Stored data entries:
════════════════

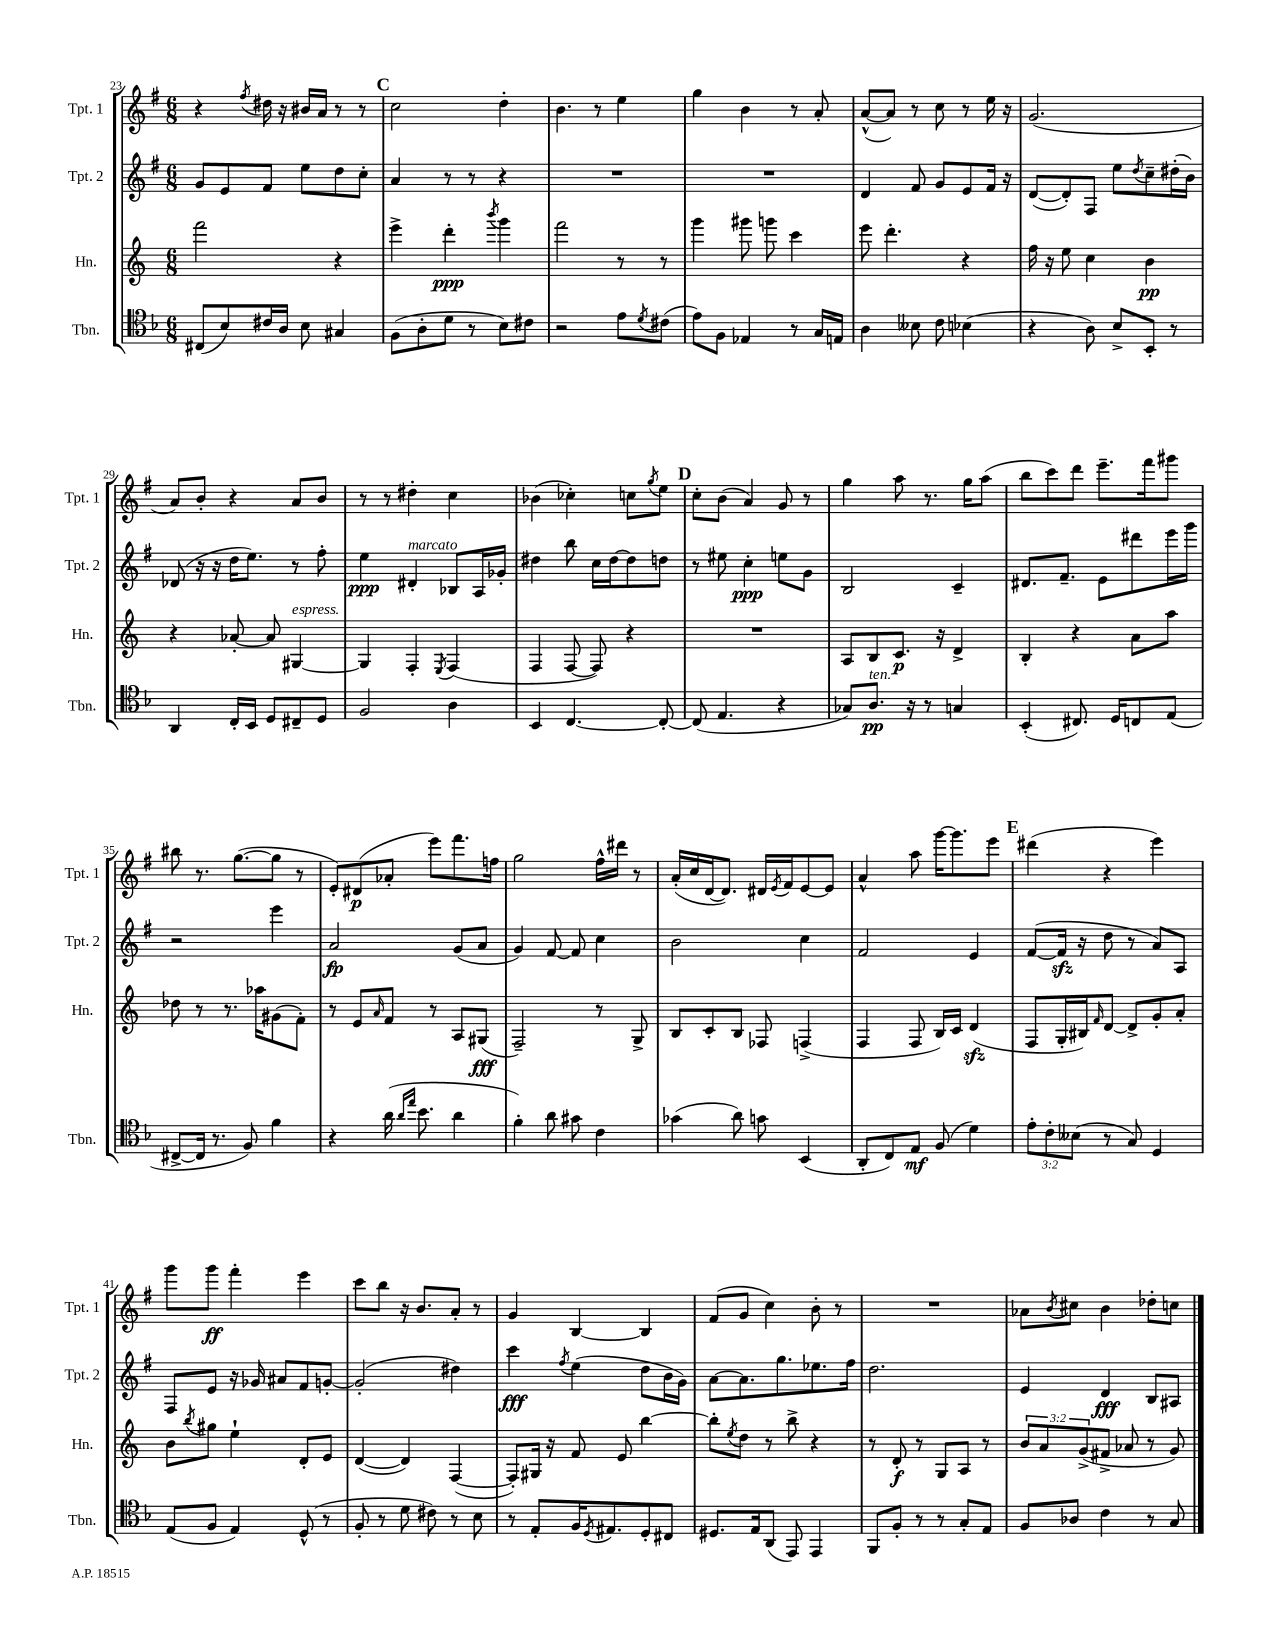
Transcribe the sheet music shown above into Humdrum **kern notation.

**kern	**dynam	**kern	**dynam	**kern	**dynam	**kern	**dynam
*part4	*part4	*part3	*part3	*part2	*part2	*part1	*part1
*staff4	*staff4	*staff3	*staff3	*staff2	*staff2	*staff1	*staff1
*I"Tbn.	*	*I"Hn.	*	*I"Tpt. 2	*	*I"Tpt. 1	*
*I'Tbn.	*	*I'Hn.	*	*I'Tpt. 2	*	*I'Tpt. 1	*
*clefC4	*	*clefG2	*	*clefG2	*	*clefG2	*
*k[b-]	*	*k[]	*	*k[f#]	*	*k[f#]	*
*M6/8	*	*M6/8	*	*M6/8	*	*M6/8	*
=23	=23	=23	=23	=23	=23	=23	=23
(8C#X/L	.	2fff\	.	8g/L	.	4r	.
8B-/)	.	.	.	8e/	.	.	.
.	.	.	.	.	.	8qff#/	.
16c#X/L	.	.	.	8f#/J	.	16dd#X\	.
16A/JJ	.	.	.	.	.	16r	.
8B-\	.	.	.	8ee\L	.	16b#X/LL	.
.	.	.	.	.	.	16a/JJ	.
4G#X/	.	4r	.	8dd\	.	8r	.
.	.	.	.	8cc'\J	.	8r	.
!!LO:REH:place=s1:t=C
=24	=24	=24	=24	=24	=24	=24	=24
(8F\L	.	4eee^\	.	4a/	.	2cc\	.
8A'\	.	.	.	.	.	.	.
8d\J	.	4ddd'\	ppp	8r	.	.	.
8r	.	.	.	8r	.	.	.
.	.	8qbbb/	.	.	.	.	.
8B-\L)	.	4ggg\	.	4r	.	4dd'\	.
8c#X\J	.	.	.	.	.	.	.
=25	=25	=25	=25	=25	=25	=25	=25
2r	.	2fff\	.	2.r	.	4.b\	.
.	.	.	.	.	.	8r	.
8e\L	.	8r	.	.	.	4ee\	.
8qd/	.	.	.	.	.	.	.
(8c#X\J	.	8r	.	.	.	.	.
=26	=26	=26	=26	=26	=26	=26	=26
8e\L)	.	4ggg\	.	2.r	.	4gg\	.
8F\J	.	.	.	.	.	.	.
4E-X/	.	8ggg#X\	.	.	.	4b\	.
.	.	8gggn\	.	.	.	.	.
8r	.	4ccc\	.	.	.	8r	.
16G/LL	.	.	.	.	.	8a'/	.
16En/JJ	.	.	.	.	.	.	.
=27	=27	=27	=27	=27	=27	=27	=27
4A\	.	8eee\	.	4d/	.	([8a^^/L	.
.	.	4.ddd'\	.	.	.	8a/J])	.
8B--X\	.	.	.	8f#/	.	8r	.
8c\	.	.	.	8g/L	.	8cc\	.
(4B-X\	.	4r	.	8e/	.	8r	.
.	.	.	.	16f#/Jk	.	16ee\	.
.	.	.	.	16r	.	16r	.
=28	=28	=28	=28	=28	=28	=28	=28
4r	.	16ff\	.	([8d/L	.	(2.g/	.
.	.	16r	.	.	.	.	.
.	.	8ee\	.	8d'/])	.	.	.
8A\)	.	4cc\	.	8F#/J	.	.	.
8B-^/L	.	.	.	8ee\L	.	.	.
.	.	.	.	8qdd/	.	.	.
8BB-'/J	.	4b\	pp	8cc~\	.	.	.
8r	.	.	.	(16dd#X'\L	.	.	.
.	.	.	.	16b\JJ)	.	.	.
!!LO:LB:g=z
=29	=29	=29	=29	=29	=29	=29	=29
4AA/	.	4r	.	(8d-X/	.	8a/L)	.
.	.	.	.	16r	.	8b'/J	.
.	.	.	.	16r	.	.	.
16C'/LL	.	[8a-X'/	.	16dd\KL	.	4r	.
16BB-/JJ	.	.	.	8.ee\J)	.	.	.
8D/L	.	8a-/]	.	.	.	.	.
!	!	!LO:TX:a:i:t=espress.	!	!	!	!	!
8C#X~/	.	[4G#X/	.	8r	.	8a/L	.
8D/J	.	.	.	8ff#'\	.	8b/J	.
=30	=30	=30	=30	=30	=30	=30	=30
2F/	.	4G#/]	.	4ee\	ppp	8r	.
.	.	.	.	.	.	8r	.
!	!	!	!	!LO:TX:a:i:t=marcato	!	!	!
.	.	4F'/	.	4d#X'/	.	4dd#X'\	.
.	.	8qE/	.	.	.	.	.
4A\	.	(4F/	.	8B-X/L	.	4cc\	.
.	.	.	.	16A/L	.	.	.
.	.	.	.	16g-X'/JJ	.	.	.
=31	=31	=31	=31	=31	=31	=31	=31
4BB-/	.	4F/	.	4dd#X\	.	(4b-X\	.
[4.C/	.	[8F/	.	8bb\	.	4cc-X'\)	.
.	.	8F/])	.	16cc\LL	.	.	.
.	.	.	.	[16dd#\J	.	.	.
.	.	4r	.	8dd#\]	.	8ccn\L	.
.	.	.	.	.	.	8qgg/	.
8C'/_	.	.	.	8ddn\J	.	8ee\J	.
!!LO:REH:place=s1:t=D
=32	=32	=32	=32	=32	=32	=32	=32
(8C/]	.	2.r	.	8r	.	8cc'\L	.
4.E/	.	.	.	8ee#X\	.	(8b\J	.
.	.	.	.	4cc'\	ppp	4a/)	.
4r	.	.	.	8een\L	.	8g/	.
.	.	.	.	8g\J	.	8r	.
=33	=33	=33	=33	=33	=33	=33	=33
8G-X/L)	.	8A/L	.	2B/	.	4gg\	.
!LO:TX:a:i:t=ten.	!	!	!	!	!	!	!
8.A/J	pp	8B/	.	.	.	.	.
.	.	8.c/J	p	.	.	8aa\	.
16r	.	.	.	.	.	.	.
8r	.	.	.	.	.	8.r	.
.	.	16r	.	.	.	.	.
4Gn/	.	4d^/	.	4c~/	.	.	.
.	.	.	.	.	.	16gg\KL	.
.	.	.	.	.	.	(8aa\J	.
=34	=34	=34	=34	=34	=34	=34	=34
(4BB-'/	.	4B'/	.	8.d#X/L	.	8bb\L	.
.	.	.	.	.	.	8ccc\)	.
.	.	.	.	8.f#~/J	.	.	.
8.C#X/)	.	4r	.	.	.	8ddd\J	.
.	.	.	.	8e\L	.	8.eee~\L	.
16D/KL	.	.	.	.	.	.	.
8Cn/	.	8a\L	.	8ddd#X\	.	.	.
.	.	.	.	.	.	16fff#\k	.
(8E/J	.	8aa\J	.	16eee\L	.	8ggg#X\J	.
.	.	.	.	16ggg\JJ	.	.	.
!!LO:LB:g=z
=35	=35	=35	=35	=35	=35	=35	=35
[8C#X^/L	.	8dd-X\	.	2r	.	8bb#X\	.
16C#/Jk]	.	8r	.	.	.	8.r	.
8.r	.	.	.	.	.	.	.
.	.	8.r	.	.	.	.	.
.	.	.	.	.	.	([8.gg\L	.
8F/)	.	.	.	.	.	.	.
.	.	16aa-X\KL	.	.	.	.	.
4f\	.	(8g#X\	.	4eee\	.	8gg\J]	.
.	.	8f'\J)	.	.	.	8r	.
=36	=36	=36	=36	=36	=36	=36	=36
4r	.	8r	.	2a/	fp	8e'/L)	.
.	.	8e/L	.	.	.	(8d#X/	p
.	.	16qqa/	.	.	.	.	.
(16a\	.	8f/J	.	.	.	8a-X'/J	.
16qqa/LL	.	.	.	.	.	.	.
16qqee/JJ	.	.	.	.	.	.	.
8.b-\	.	.	.	.	.	.	.
.	.	8r	.	.	.	8eee\L)	.
4a\	.	8A/L	.	(8g/L	.	8.fff#\	.
.	.	(8G#X/J	fff	8a/J	.	.	.
.	.	.	.	.	.	16ffn\Jk	.
=37	=37	=37	=37	=37	=37	=37	=37
4f'\)	.	2F~/)	.	4g/)	.	2gg\	.
8a\	.	.	.	[8f#/	.	.	.
8g#X\	.	.	.	8f#/]	.	.	.
4c\	.	8r	.	4cc\	.	16ff#^^\LL	.
.	.	.	.	.	.	16ddd#X\JJ	.
.	.	8G^/	.	.	.	8r	.
=38	=38	=38	=38	=38	=38	=38	=38
(4g-X\	.	8B/L	.	2b\	.	(16a'/LL	.
.	.	.	.	.	.	16cc/	.
.	.	8c'/	.	.	.	[16d/J	.
.	.	.	.	.	.	8.d/J])	.
8a\)	.	8B/J	.	.	.	.	.
8gn\	.	8F-X/	.	.	.	16d#X/LL	.
.	.	.	.	.	.	8qe/	.
.	.	.	.	.	.	16f#/J	.
(4BB-/	.	(4Fn^/	.	4cc\	.	[8e/	.
.	.	.	.	.	.	8e/J]	.
=39	=39	=39	=39	=39	=39	=39	=39
8AA'/L	.	4F/	.	2f#/	.	4a^^/	.
8C/)	.	.	.	.	.	.	.
8E/J	mf	8F/	.	.	.	8aa\	.
(8F/	.	16B/LL)	.	.	.	[16ggg\KL	.
.	.	16c/JJ	.	.	.	8.ggg\]	.
4d\)	.	(4dzz/	.	4e/	.	.	.
.	.	.	.	.	.	8eee\J	.
!!LO:REH:place=s1:t=E
=40	=40	=40	=40	=40	=40	=40	=40
12e'\L	.	8F/L	.	([8f#/L	.	(4ddd#X\	.
12c'\	.	.	.	.	.	.	.
.	.	16G'/L	.	16f#zz/Jk]	.	.	.
(12B--X\J	.	.	.	.	.	.	.
.	.	16B#X/J)	.	16r	.	.	.
.	.	16qqf/	.	.	.	.	.
8r	.	[8d/J	.	8dd\	.	4r	.
8G/)	.	8d^/L]	.	8r	.	.	.
4D/	.	8g'/	.	8a/L)	.	4eee\)	.
.	.	8a'/J	.	8A/J	.	.	.
!!LO:LB:g=z
=41	=41	=41	=41	=41	=41	=41	=41
(8E/L	.	8b\L	.	8F#/L	.	8ggg\L	.
.	.	8qbb/	.	.	.	.	.
8F/J	.	8gg#X\J	.	8e/J	.	8ggg\J	ff
4E/)	.	4ee`\	.	16r	.	4fff#'\	.
.	.	.	.	16g-X/	.	.	.
.	.	.	.	8a#X/L	.	.	.
(8D^^/	.	8d'/L	.	8f#/	.	4eee\	.
8r	.	8e/J	.	[8gn'/J	.	.	.
=42	=42	=42	=42	=42	=42	=42	=42
8F'/	.	([4d/	.	(2g'/]	.	8ccc\L	.
8r	.	.	.	.	.	8bb\J	.
8d\	.	4d/])	.	.	.	16r	.
.	.	.	.	.	.	8.b/L	.
8c#X\)	.	.	.	.	.	.	.
8r	.	([4F/	.	4dd#X\)	.	8a'/J	.
8B-\	.	.	.	.	.	8r	.
=43	=43	=43	=43	=43	=43	=43	=43
8r	.	8F'/L])	.	4ccc\	fff	4g/	.
8E'/L	.	16G#X/Jk	.	.	.	.	.
.	.	16r	.	.	.	.	.
.	.	.	.	8qff#/	.	.	.
16F/K	.	8f/	.	(4ee\	.	[4B/	.
8qD/	.	.	.	.	.	.	.
8.E#X/	.	.	.	.	.	.	.
.	.	8e/	.	.	.	.	.
8D'/	.	[4bb\	.	8dd\L	.	4B/]	.
8C#X/J	.	.	.	16b\L	.	.	.
.	.	.	.	16g\JJ)	.	.	.
=44	=44	=44	=44	=44	=44	=44	=44
8.D#X/L	.	8bb'\L]	.	[8a\L	.	(8f#/L	.
.	.	8qee/	.	.	.	.	.
.	.	8dd\J	.	8.a\]	.	8g/J	.
16E/k	.	.	.	.	.	.	.
(8AA/J	.	8r	.	.	.	4cc\)	.
.	.	.	.	8.gg\	.	.	.
8EE/)	.	8bb^\	.	.	.	.	.
4EE/	.	4r	.	8.ee-X\	.	8b'\	.
.	.	.	.	.	.	8r	.
.	.	.	.	16ff#\Jk	.	.	.
=45	=45	=45	=45	=45	=45	=45	=45
8FF/L	.	8r	.	2.dd\	.	2.r	.
8F'/J	.	8d'/	f	.	.	.	.
8r	.	8r	.	.	.	.	.
8r	.	8G/L	.	.	.	.	.
8G'/L	.	8A/J	.	.	.	.	.
8E/J	.	8r	.	.	.	.	.
=46	=46	=46	=46	=46	=46	=46	=46
8F/L	.	12b/L	.	4e/	.	8a-X\L	.
.	.	12a/	.	.	.	.	.
.	.	.	.	.	.	8qb/	.
8A-X/J	.	.	.	.	.	8cc#X\J	.
.	.	(12g^/	.	.	.	.	.
4c\	.	8f#X^/J	.	4d/	fff	4b\	.
.	.	8a-X/	.	.	.	.	.
8r	.	8r	.	8B/L	.	8dd-X'\L	.
8G/	.	8g/)	.	8A#X/J	.	8ccn\J	.
==	==	==	==	==	==	==	==
*-	*-	*-	*-	*-	*-	*-	*-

════════════════

* [GIVEN TASK] Filter the rows above, keeping only the lines that contain the string "place", and copy each of those lines out. Case counts.

* [EXPECTED ANSWER]
!!LO:REH:place=s1:t=C
!!LO:REH:place=s1:t=D
!!LO:REH:place=s1:t=E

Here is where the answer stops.